What is being asked: Find "YellowCupcake (453,183,34,39) →" in the entries below; copy that line through the last, exactly, with no pictures.

+++

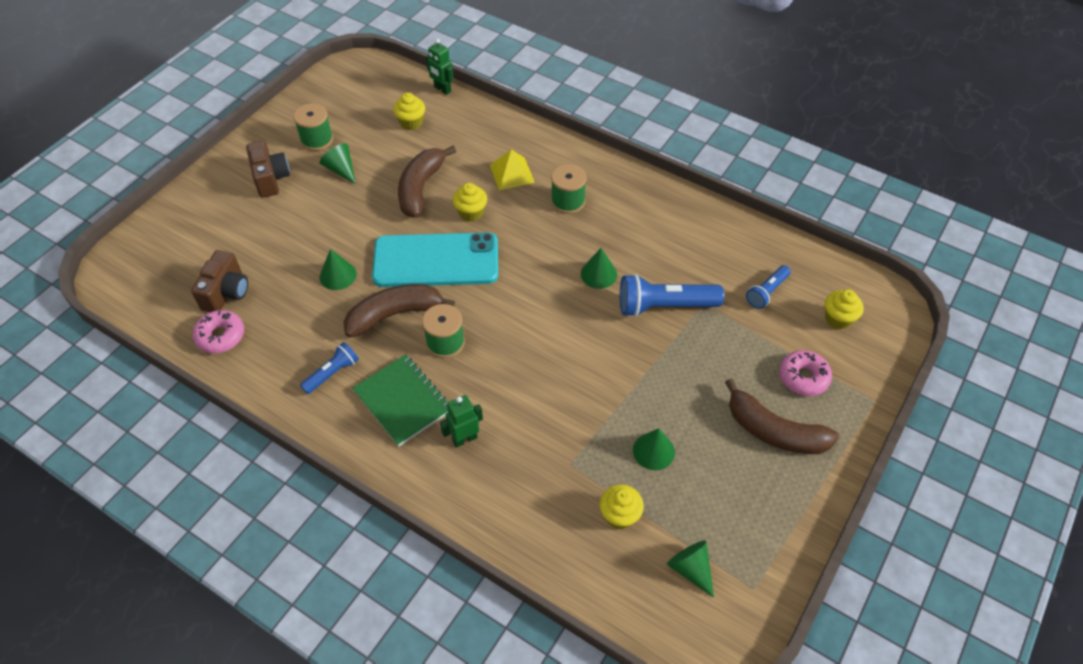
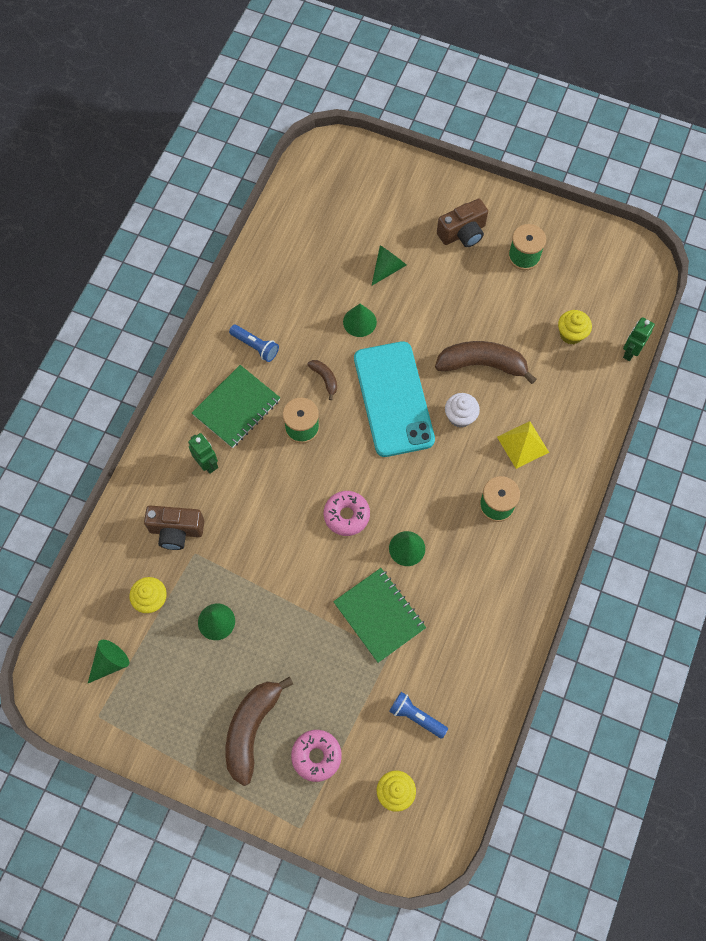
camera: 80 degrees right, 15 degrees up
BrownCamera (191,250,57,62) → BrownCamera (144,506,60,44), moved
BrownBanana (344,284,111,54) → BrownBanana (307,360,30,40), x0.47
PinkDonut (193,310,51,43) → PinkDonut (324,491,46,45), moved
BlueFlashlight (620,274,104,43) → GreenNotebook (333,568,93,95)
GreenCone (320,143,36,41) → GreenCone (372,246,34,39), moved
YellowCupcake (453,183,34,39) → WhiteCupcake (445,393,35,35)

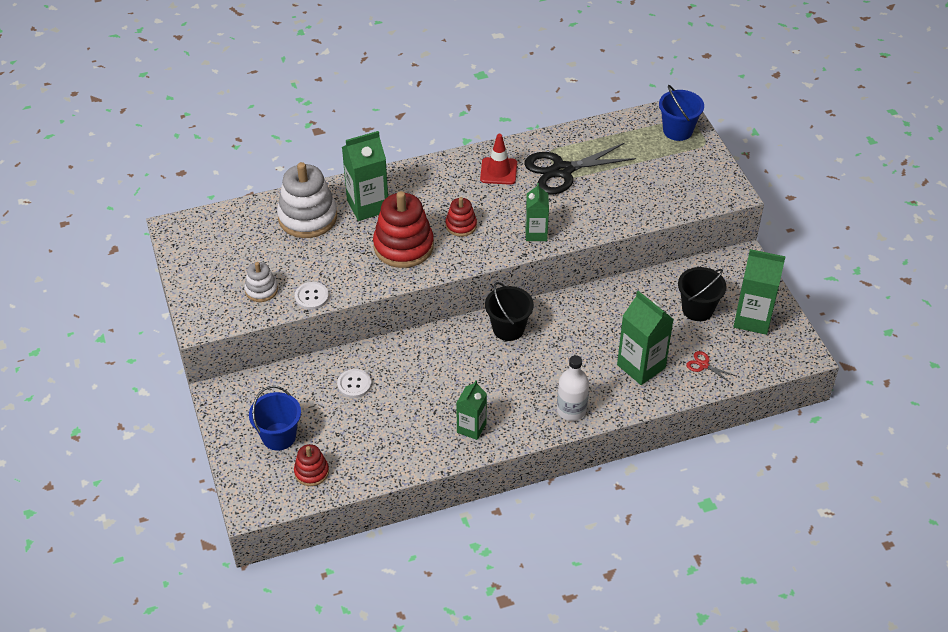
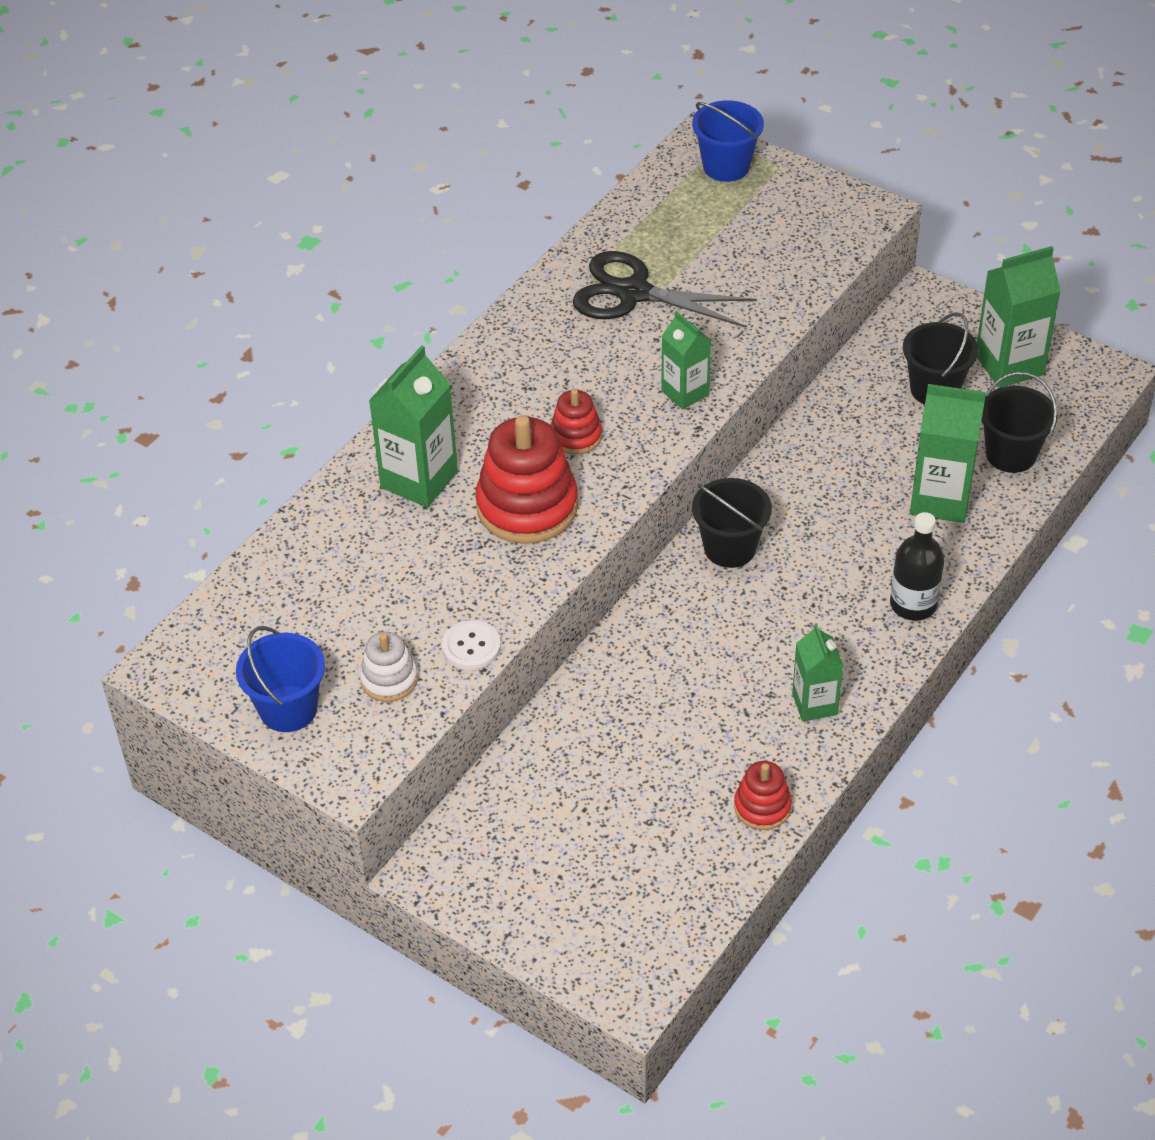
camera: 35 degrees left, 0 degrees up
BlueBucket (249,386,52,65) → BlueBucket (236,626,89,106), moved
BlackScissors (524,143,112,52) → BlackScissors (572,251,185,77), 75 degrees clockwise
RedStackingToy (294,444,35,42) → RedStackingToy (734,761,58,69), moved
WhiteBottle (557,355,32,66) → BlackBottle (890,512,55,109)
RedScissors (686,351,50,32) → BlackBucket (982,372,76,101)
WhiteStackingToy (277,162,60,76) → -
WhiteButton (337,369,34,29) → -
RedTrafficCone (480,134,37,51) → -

+++

Output of the task:
YellowCupcake (453,183,34,39) → WhiteCupcake (445,393,35,35)

camera: 35 degrees left, 0 degrees up
BlueBucket (249,386,52,65) → BlueBucket (236,626,89,106), moved
BlackScissors (524,143,112,52) → BlackScissors (572,251,185,77), 75 degrees clockwise
RedStackingToy (294,444,35,42) → RedStackingToy (734,761,58,69), moved
WhiteBottle (557,355,32,66) → BlackBottle (890,512,55,109)
RedScissors (686,351,50,32) → BlackBucket (982,372,76,101)
WhiteStackingToy (277,162,60,76) → -
WhiteButton (337,369,34,29) → -
RedTrafficCone (480,134,37,51) → -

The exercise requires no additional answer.